- _Your objective_:
Please, could you print all the lines below exactly, leaving out the pictures?

- _Data excerpt_:
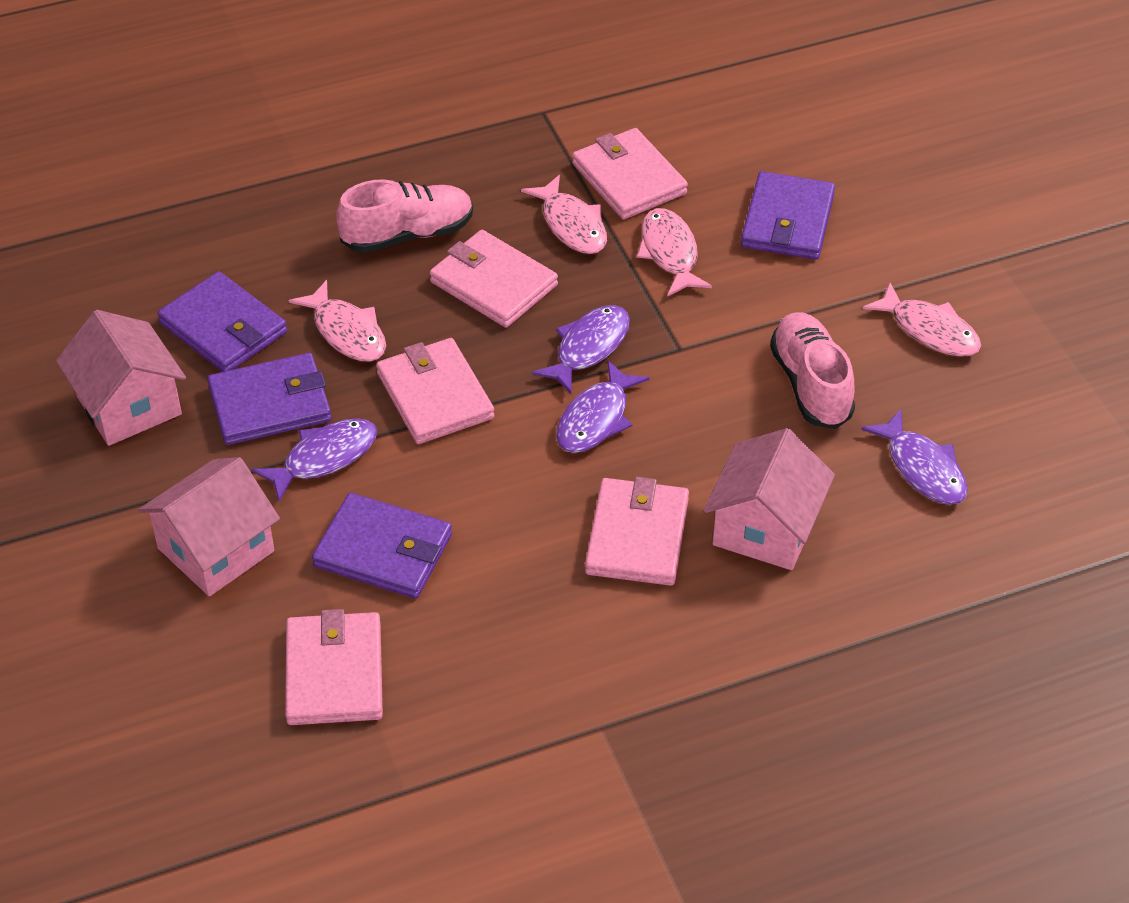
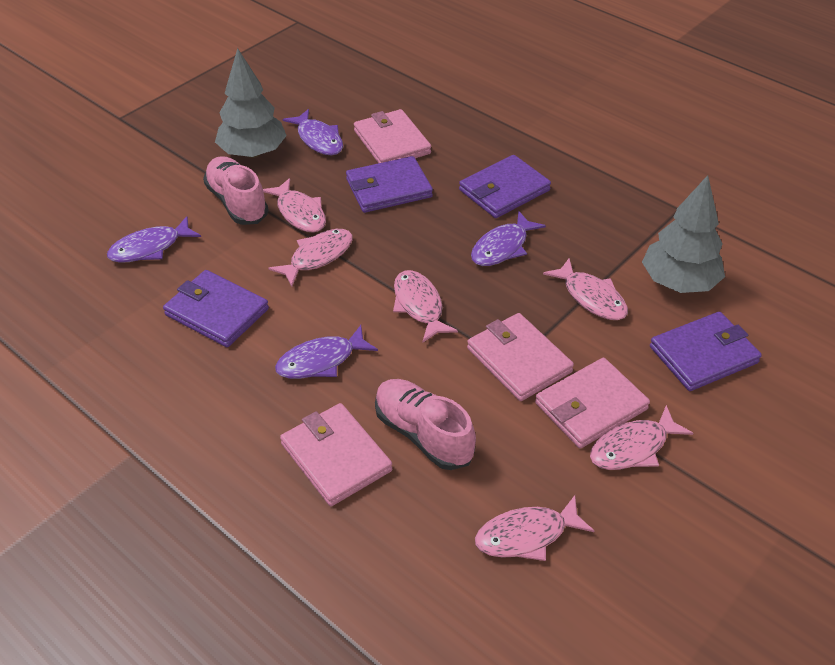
grey tree: 0 -> 2
pink fish: 4 -> 6
pink house: 3 -> 0
pink wallet: 5 -> 4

- _Result for this task_:
grey tree: 0 -> 2
pink fish: 4 -> 6
pink house: 3 -> 0
pink wallet: 5 -> 4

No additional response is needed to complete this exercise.